Material to process:
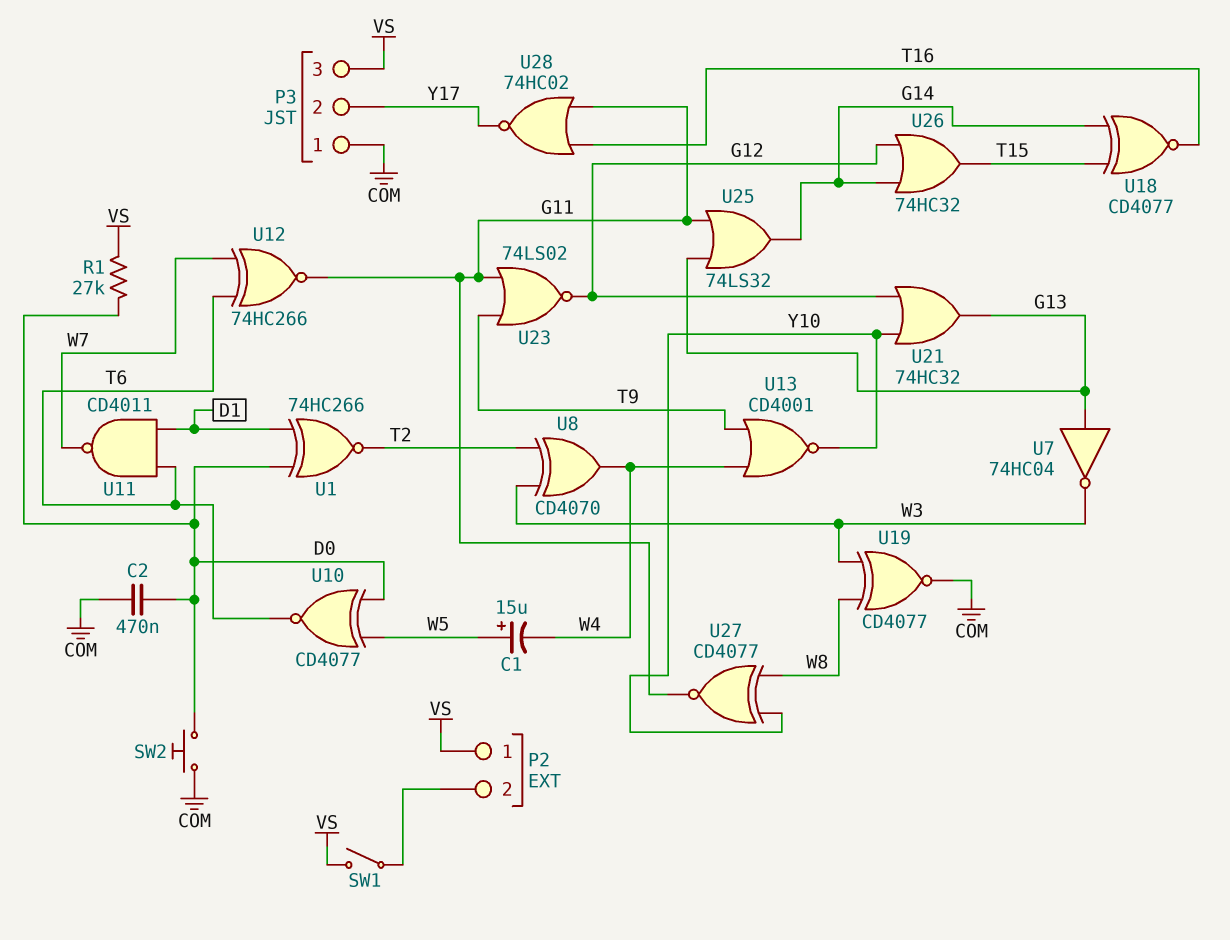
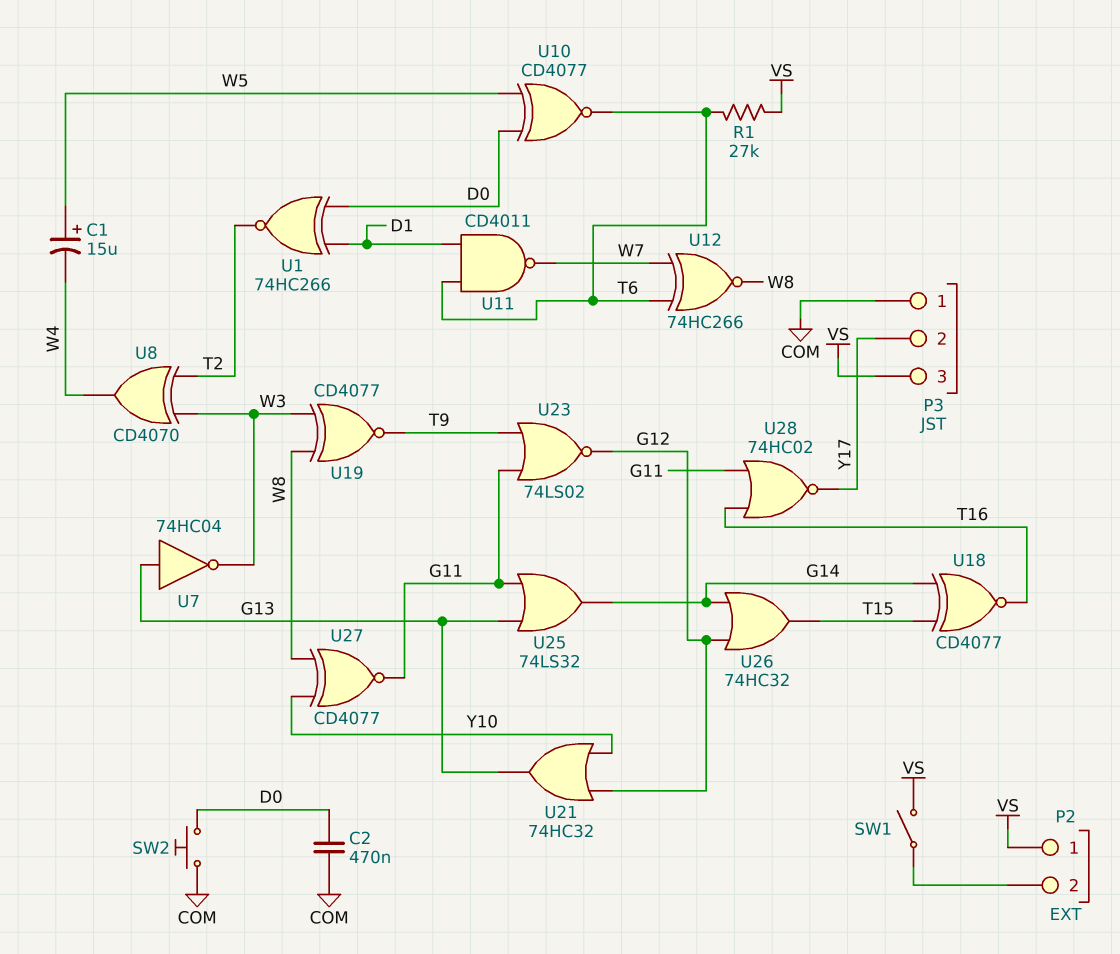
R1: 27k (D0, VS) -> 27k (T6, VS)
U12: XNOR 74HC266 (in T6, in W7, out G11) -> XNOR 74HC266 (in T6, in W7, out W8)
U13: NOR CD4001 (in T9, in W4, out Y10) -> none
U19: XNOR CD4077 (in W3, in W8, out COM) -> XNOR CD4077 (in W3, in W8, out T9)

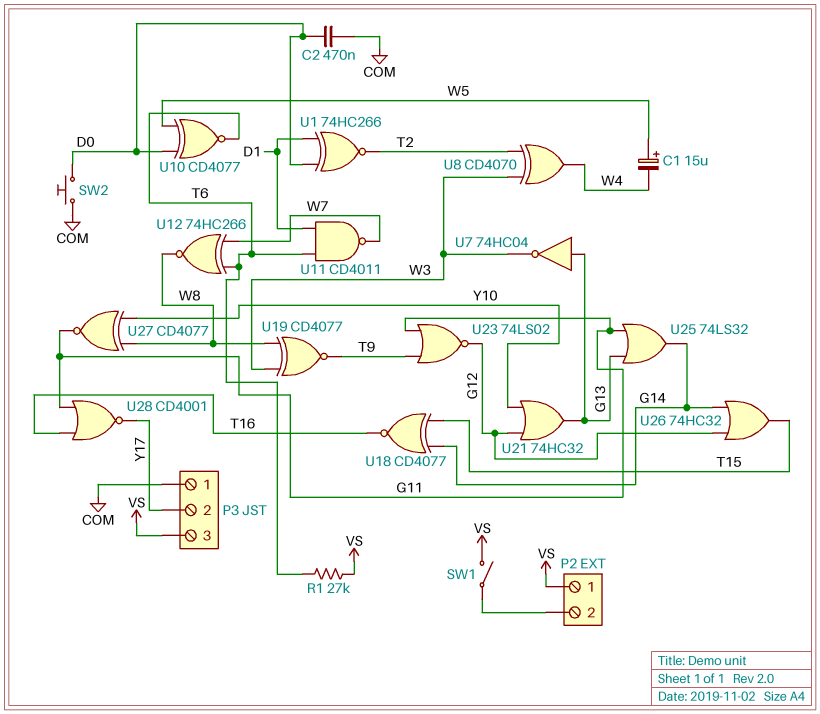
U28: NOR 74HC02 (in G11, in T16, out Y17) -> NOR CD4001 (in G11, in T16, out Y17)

Instructions to follow: In the lines above, find each one with "XNOR" and list it.

Exercise solution:
U12: XNOR 74HC266 (in T6, in W7, out G11) -> XNOR 74HC266 (in T6, in W7, out W8)
U19: XNOR CD4077 (in W3, in W8, out COM) -> XNOR CD4077 (in W3, in W8, out T9)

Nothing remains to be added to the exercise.